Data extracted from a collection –
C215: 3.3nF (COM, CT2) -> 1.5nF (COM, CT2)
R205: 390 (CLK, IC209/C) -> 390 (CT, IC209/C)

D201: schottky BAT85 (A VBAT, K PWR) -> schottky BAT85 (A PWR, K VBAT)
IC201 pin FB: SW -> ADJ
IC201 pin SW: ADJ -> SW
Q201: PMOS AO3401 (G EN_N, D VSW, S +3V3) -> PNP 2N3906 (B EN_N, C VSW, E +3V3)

...

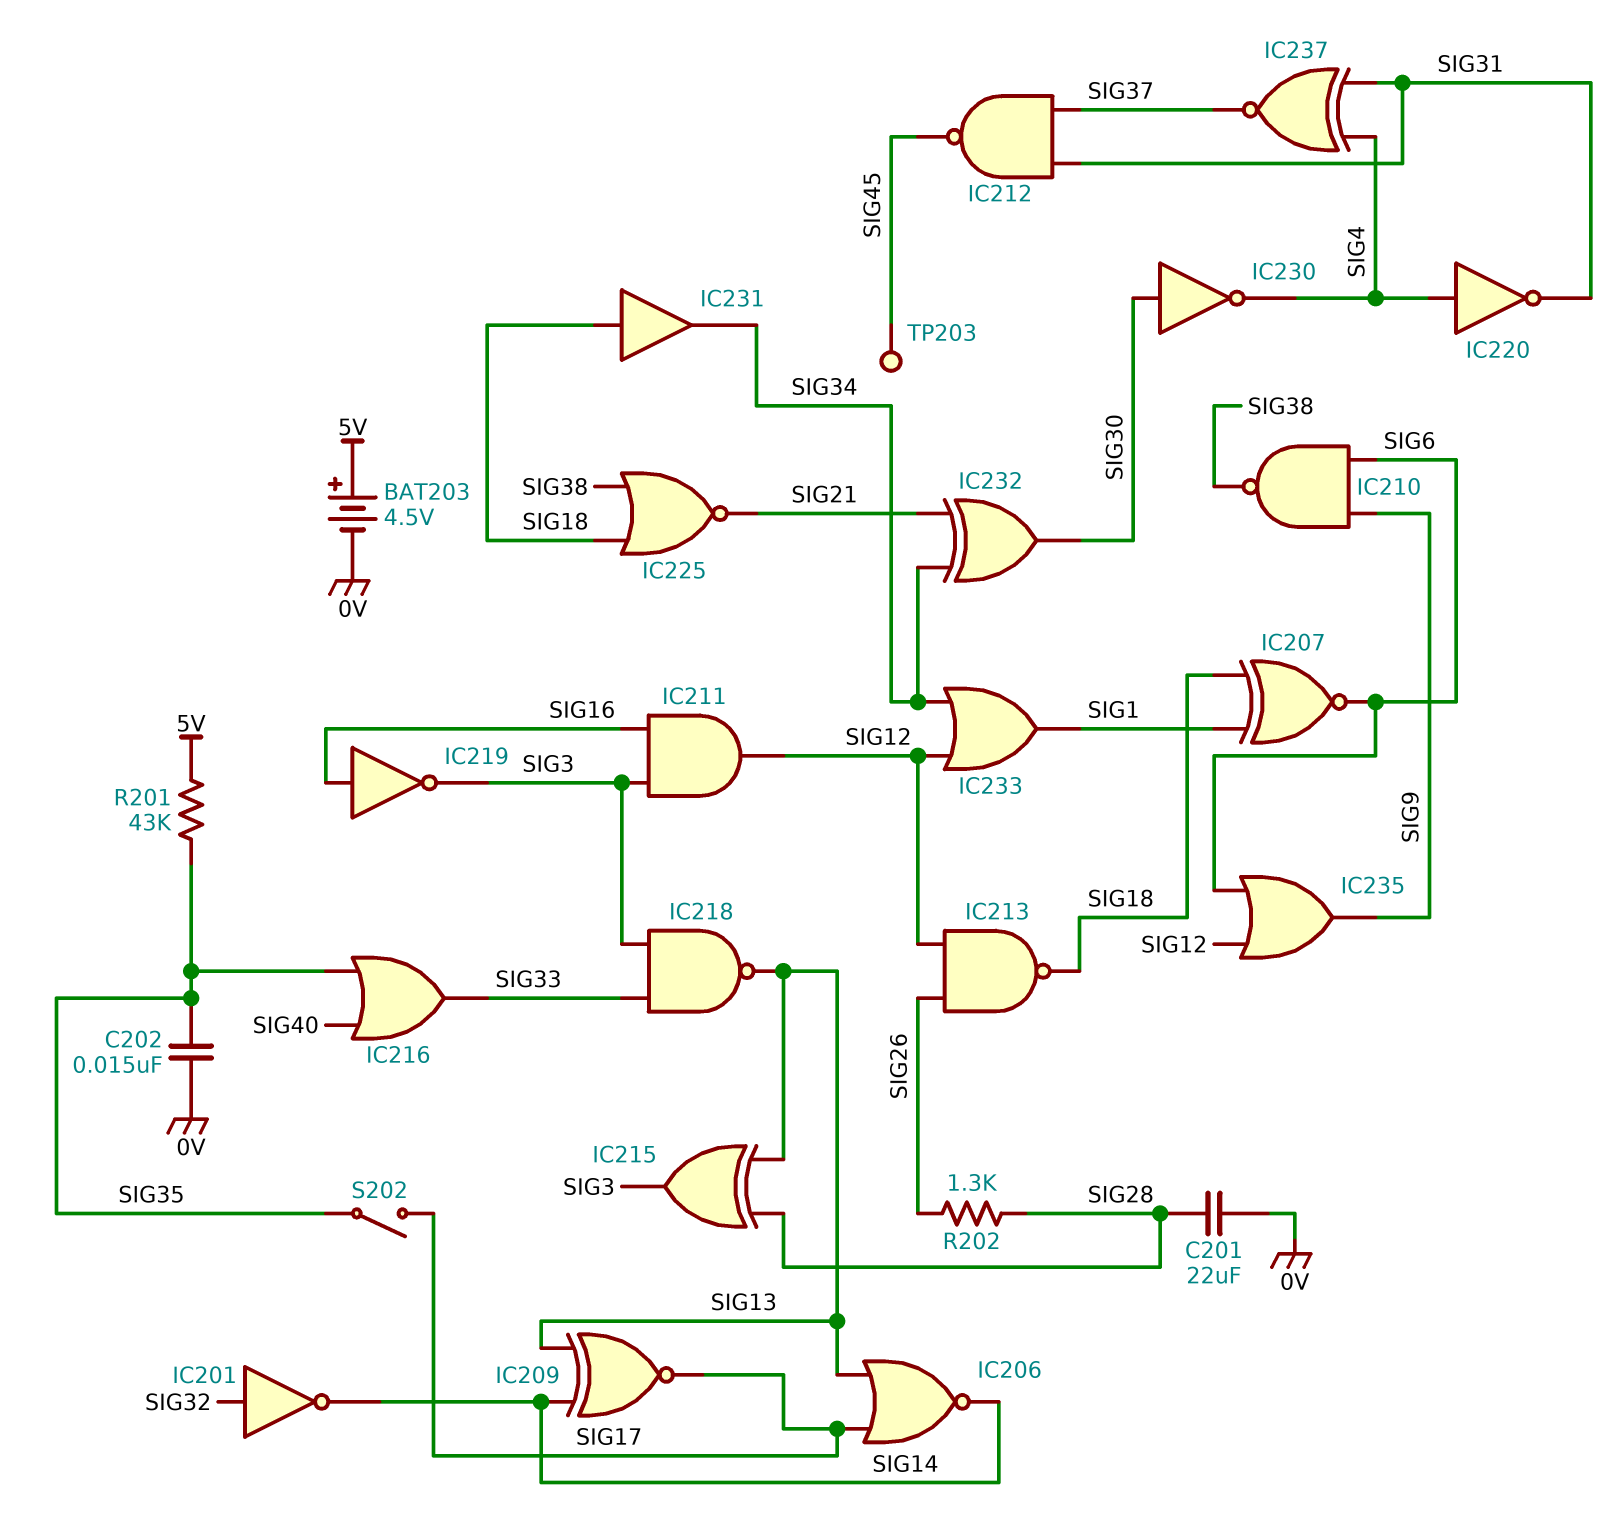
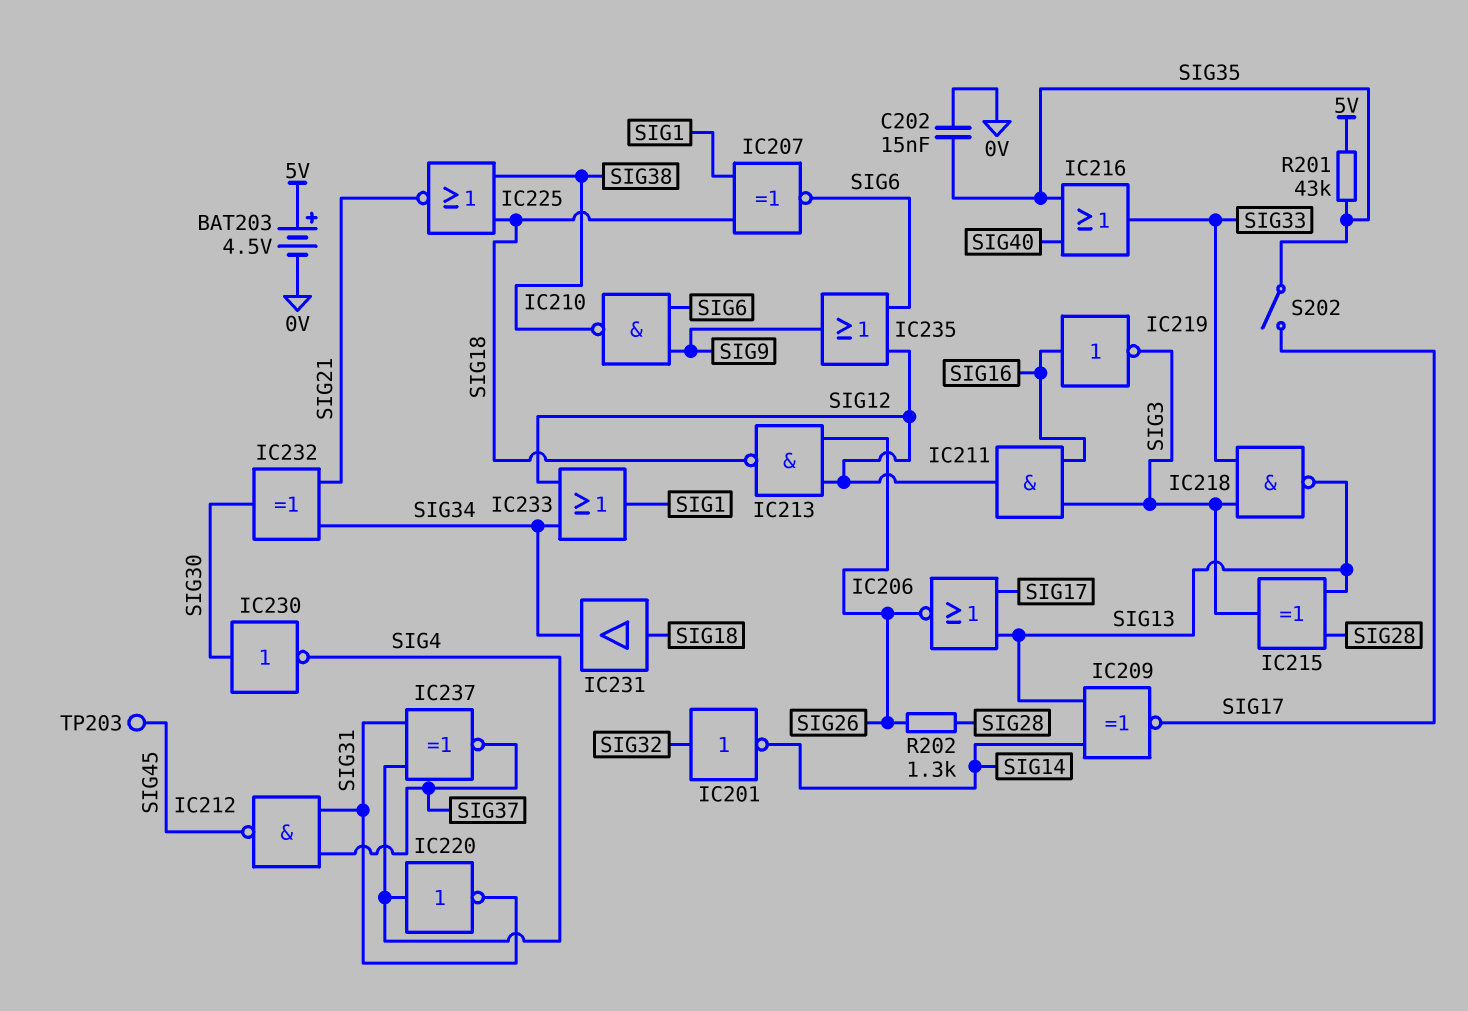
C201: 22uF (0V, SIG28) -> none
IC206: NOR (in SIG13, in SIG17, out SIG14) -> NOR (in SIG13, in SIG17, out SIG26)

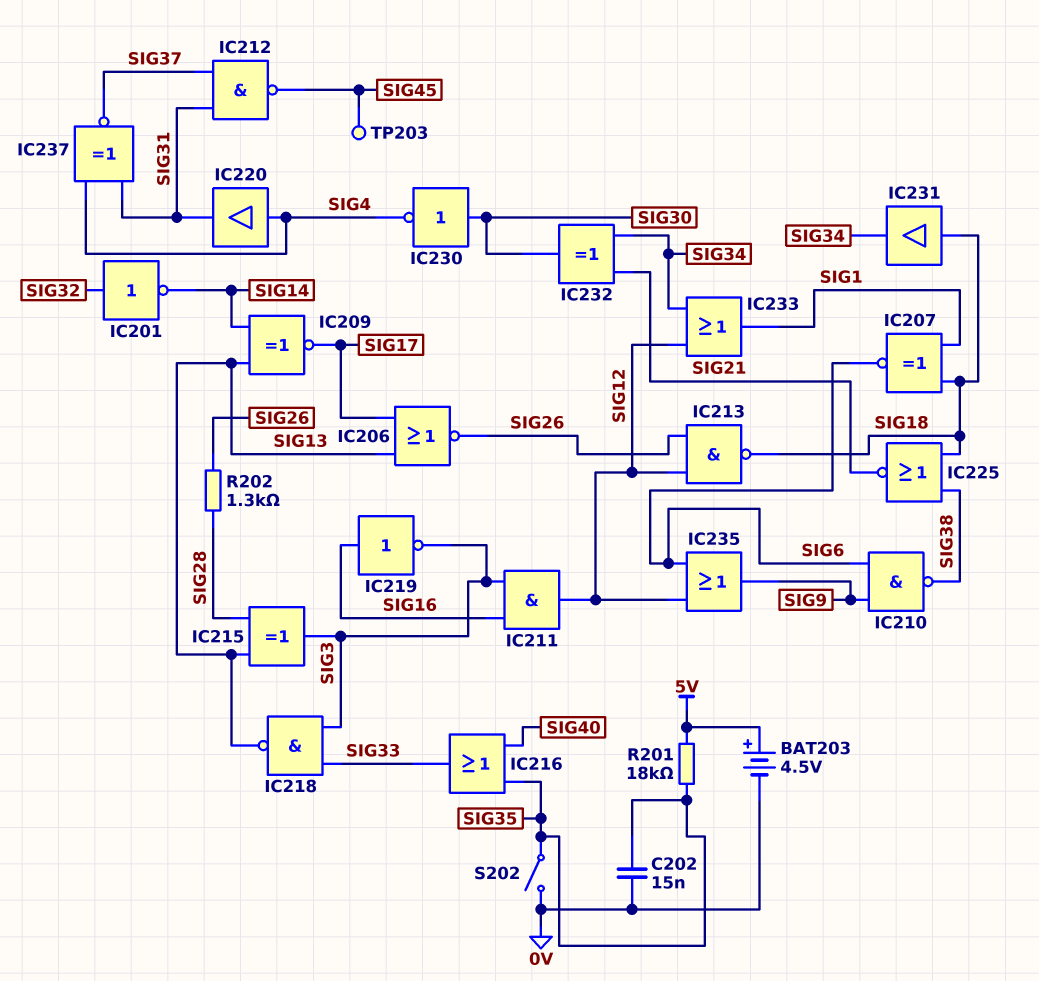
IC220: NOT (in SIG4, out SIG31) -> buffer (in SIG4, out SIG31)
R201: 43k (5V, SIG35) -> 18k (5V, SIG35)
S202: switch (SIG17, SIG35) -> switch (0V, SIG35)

...

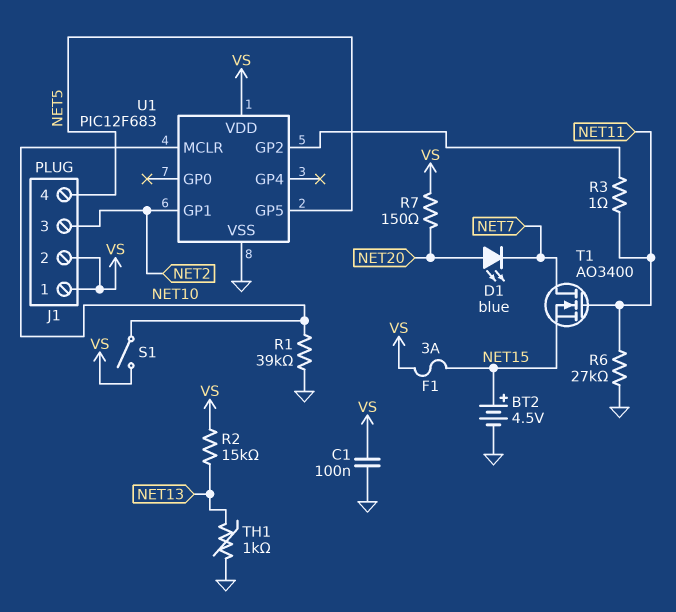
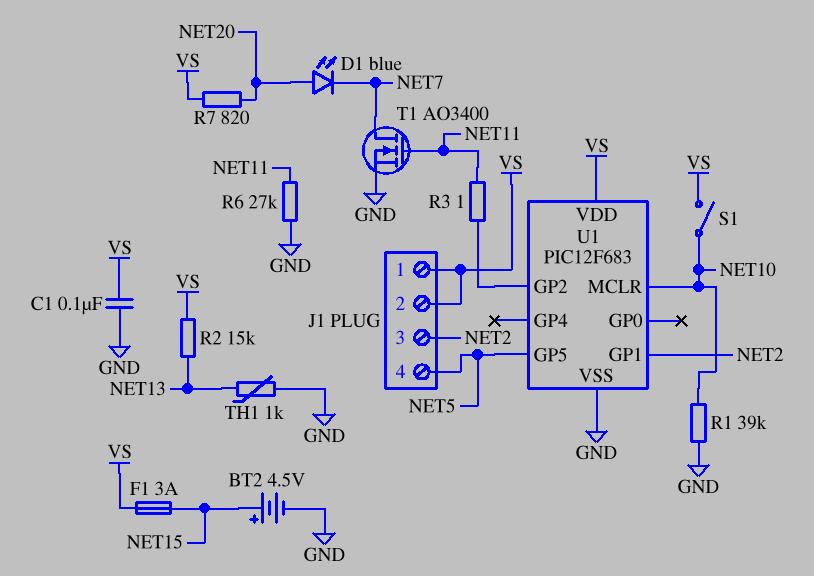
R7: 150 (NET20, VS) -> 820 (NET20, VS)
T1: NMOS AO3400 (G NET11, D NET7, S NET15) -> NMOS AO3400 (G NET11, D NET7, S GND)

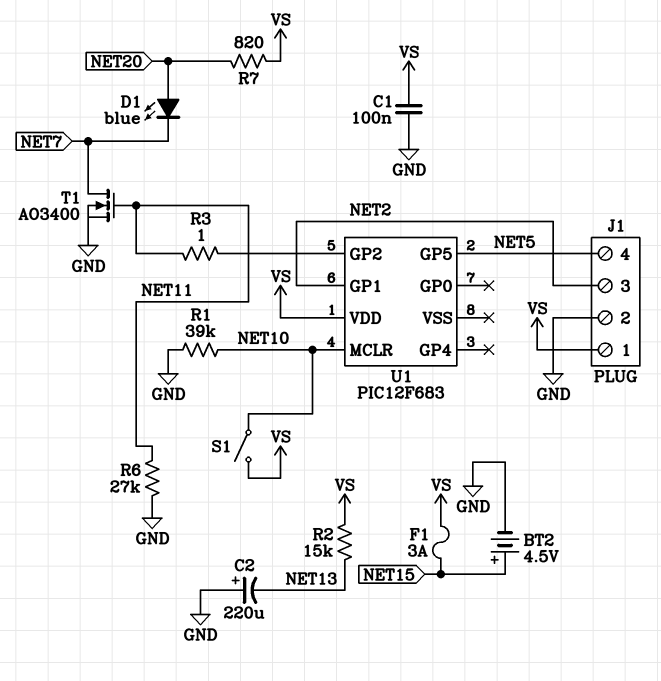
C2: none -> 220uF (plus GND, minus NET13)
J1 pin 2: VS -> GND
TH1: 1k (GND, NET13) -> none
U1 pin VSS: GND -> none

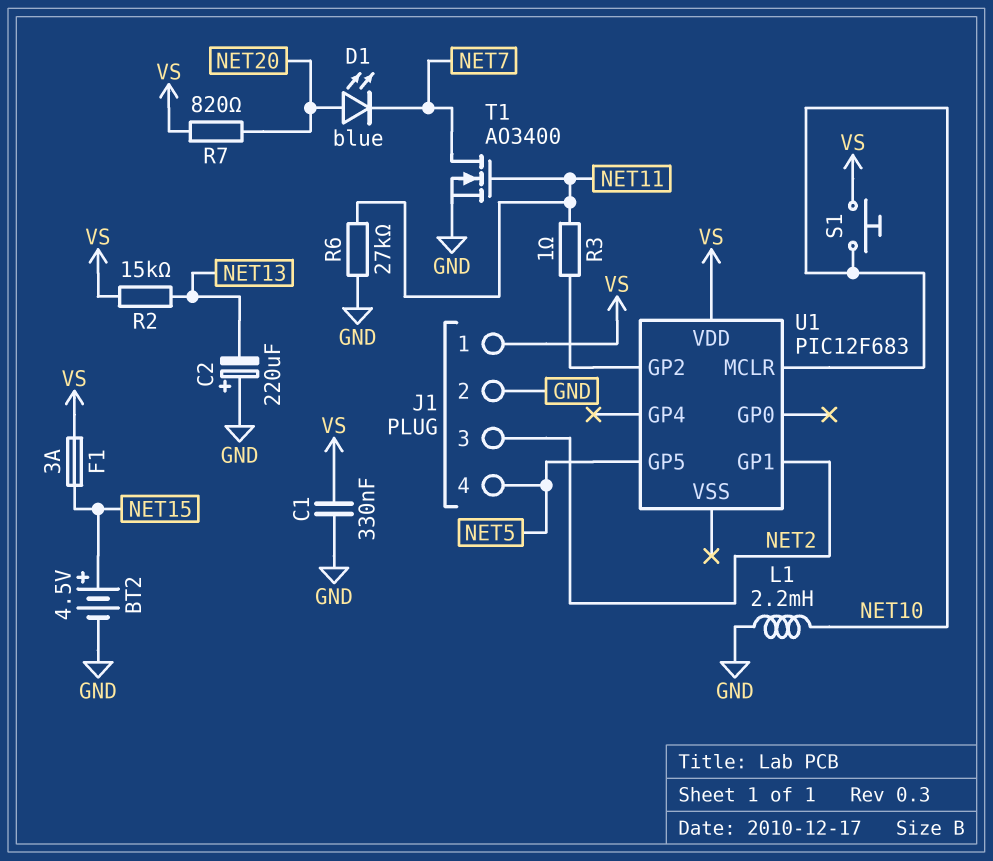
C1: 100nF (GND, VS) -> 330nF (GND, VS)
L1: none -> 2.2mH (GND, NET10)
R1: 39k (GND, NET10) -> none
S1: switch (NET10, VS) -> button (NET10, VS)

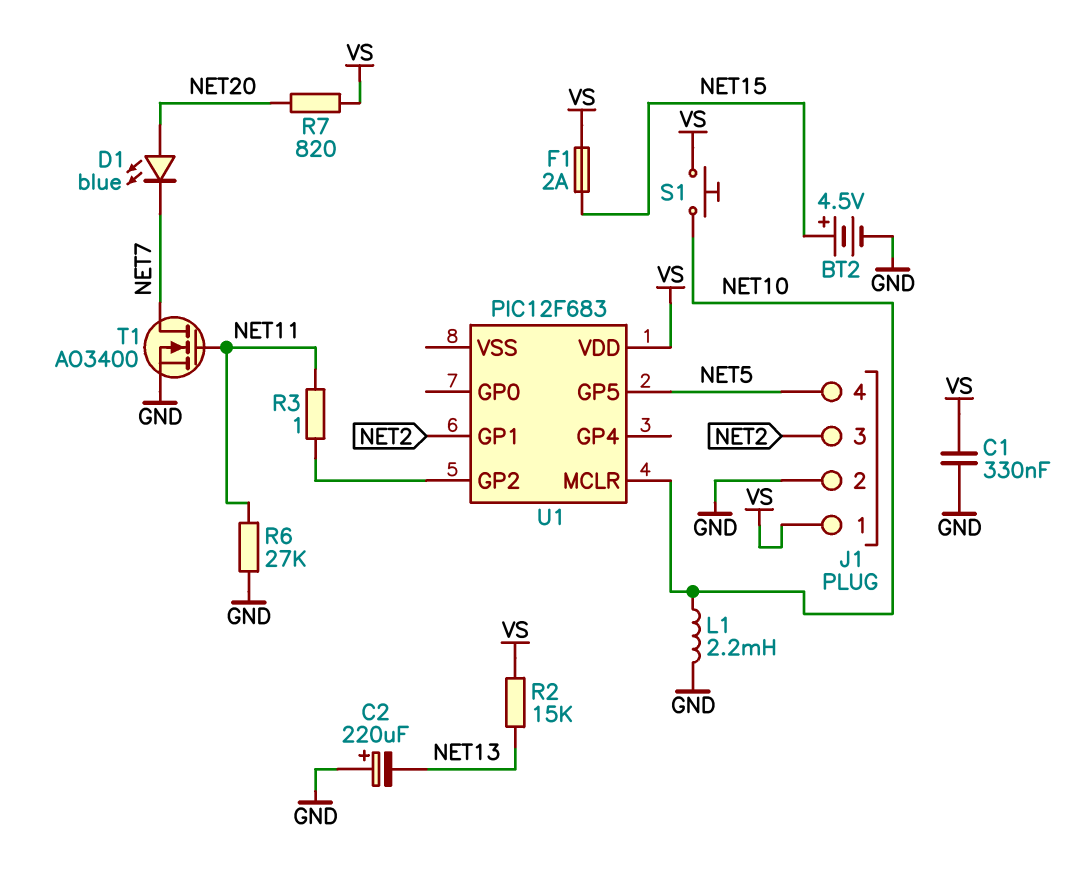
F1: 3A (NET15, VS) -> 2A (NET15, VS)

EXERCISE REQUIREMENTS –
Lines from the one above containing "J1 pin 2: VS -> GND" down to the one containing "F1: 3A (NET15, VS) -> 2A (NET15, VS)" should be transcribed exactly, with both ends kept and no pictures.

ANSWER AREA –
J1 pin 2: VS -> GND
TH1: 1k (GND, NET13) -> none
U1 pin VSS: GND -> none

C1: 100nF (GND, VS) -> 330nF (GND, VS)
L1: none -> 2.2mH (GND, NET10)
R1: 39k (GND, NET10) -> none
S1: switch (NET10, VS) -> button (NET10, VS)

F1: 3A (NET15, VS) -> 2A (NET15, VS)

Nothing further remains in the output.